MATERIALS PROVIDED: Begin

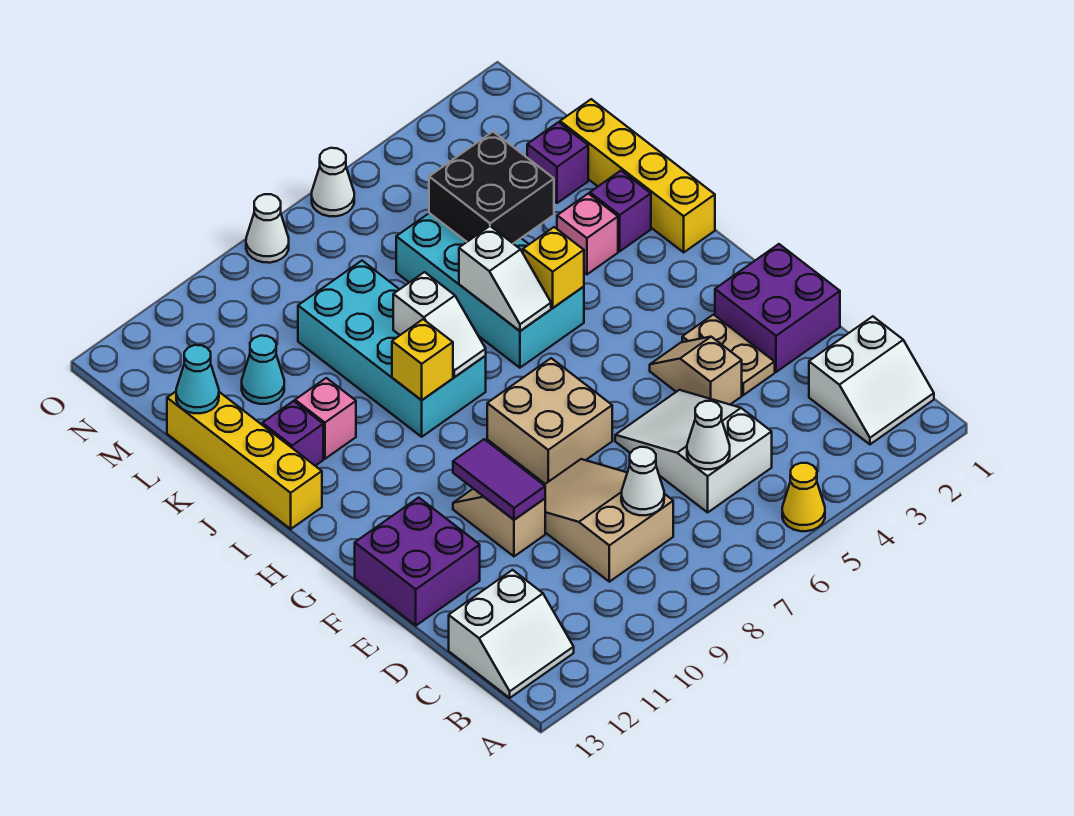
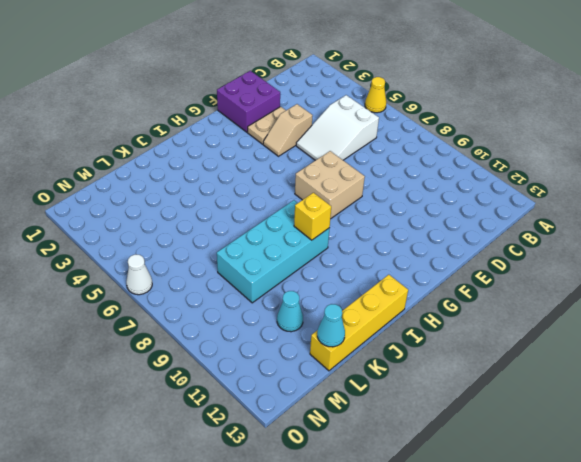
none -> white slope B1:C2 level 1 top C
none -> white slope B12:C13 level 1 top C
none -> tan slope C8:E9 level 1 top C
none -> tan slope E10:F10 level 1 top E

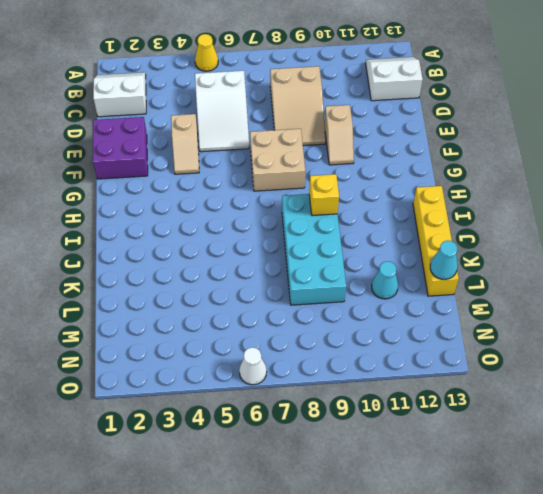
none -> tan plate E3:F3 level 1
none -> purple brick E12:F13 level 1
none -> yellow brick I1:L1 level 1
none -> cyan brick I5:L6 level 1

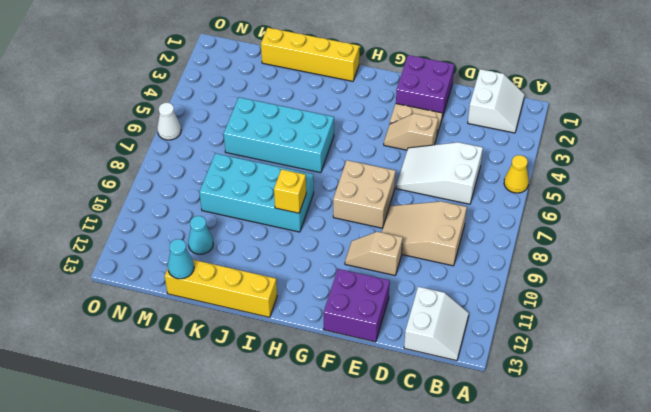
none -> purple brick J2 level 1
none -> pink brick J3 level 1
none -> pink brick J11 level 1
none -> purple brick J12 level 1

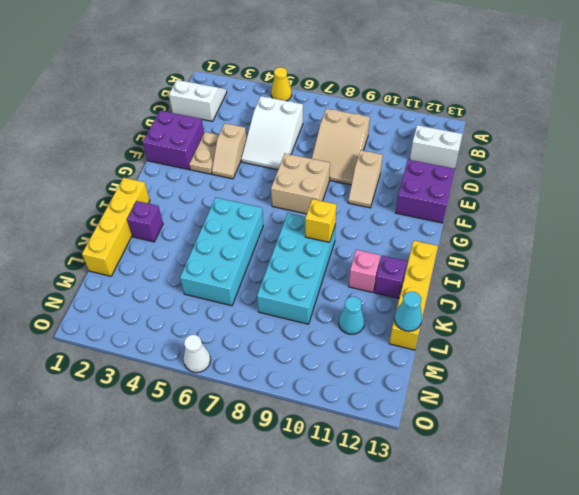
none -> pink brick J3 level 1
none -> purple brick L2 level 1
none -> white cone O8 level 1
none -> white cone C6 level 2

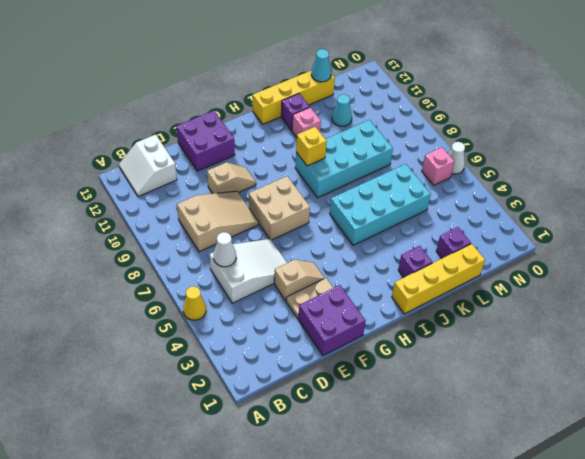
pink brick N6 level 1 -> pink brick J3 level 1
none -> white slope B1:C2 level 1 top C
none -> white cone O8 level 1
none -> white cone C8 level 2
none -> purple tile E10:F10 level 2

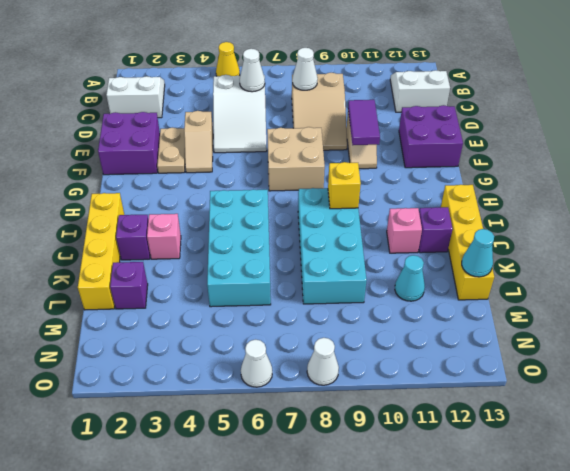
none -> yellow brick I5 level 2
none -> white slope I6:J6 level 2 top J
none -> white slope I8:J8 level 2 top J
none -> black brick K4:L5 level 2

MATERIALS PROVIDED: End

BRIEF: For the word "slope", go through the records and show each line that carries it.

REPLY:
none -> white slope B1:C2 level 1 top C
none -> white slope B12:C13 level 1 top C
none -> tan slope C8:E9 level 1 top C
none -> tan slope E10:F10 level 1 top E
none -> white slope B1:C2 level 1 top C
none -> white slope I6:J6 level 2 top J
none -> white slope I8:J8 level 2 top J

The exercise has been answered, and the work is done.